▸ Brief
Would you return the entries below exactly from the line containing "none -> cyan 1x1 round" onward, ending with the final line and including it, and nothing else?

Dataset entries
-- -- --

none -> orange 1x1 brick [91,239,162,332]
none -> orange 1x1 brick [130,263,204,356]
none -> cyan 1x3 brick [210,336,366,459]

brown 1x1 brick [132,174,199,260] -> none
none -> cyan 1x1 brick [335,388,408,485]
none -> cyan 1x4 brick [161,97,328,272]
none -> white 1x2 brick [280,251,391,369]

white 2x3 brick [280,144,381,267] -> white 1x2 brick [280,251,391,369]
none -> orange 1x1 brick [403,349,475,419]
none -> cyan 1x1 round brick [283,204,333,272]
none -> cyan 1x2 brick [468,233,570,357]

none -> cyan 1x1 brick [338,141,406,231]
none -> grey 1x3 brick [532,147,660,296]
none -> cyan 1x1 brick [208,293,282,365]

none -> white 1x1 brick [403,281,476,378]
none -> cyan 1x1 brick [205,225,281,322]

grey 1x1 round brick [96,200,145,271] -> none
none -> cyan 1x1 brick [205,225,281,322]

-- -- --

▸ Exercise output
none -> cyan 1x1 round brick [283,204,333,272]
none -> cyan 1x2 brick [468,233,570,357]

none -> cyan 1x1 brick [338,141,406,231]
none -> grey 1x3 brick [532,147,660,296]
none -> cyan 1x1 brick [208,293,282,365]

none -> white 1x1 brick [403,281,476,378]
none -> cyan 1x1 brick [205,225,281,322]

grey 1x1 round brick [96,200,145,271] -> none
none -> cyan 1x1 brick [205,225,281,322]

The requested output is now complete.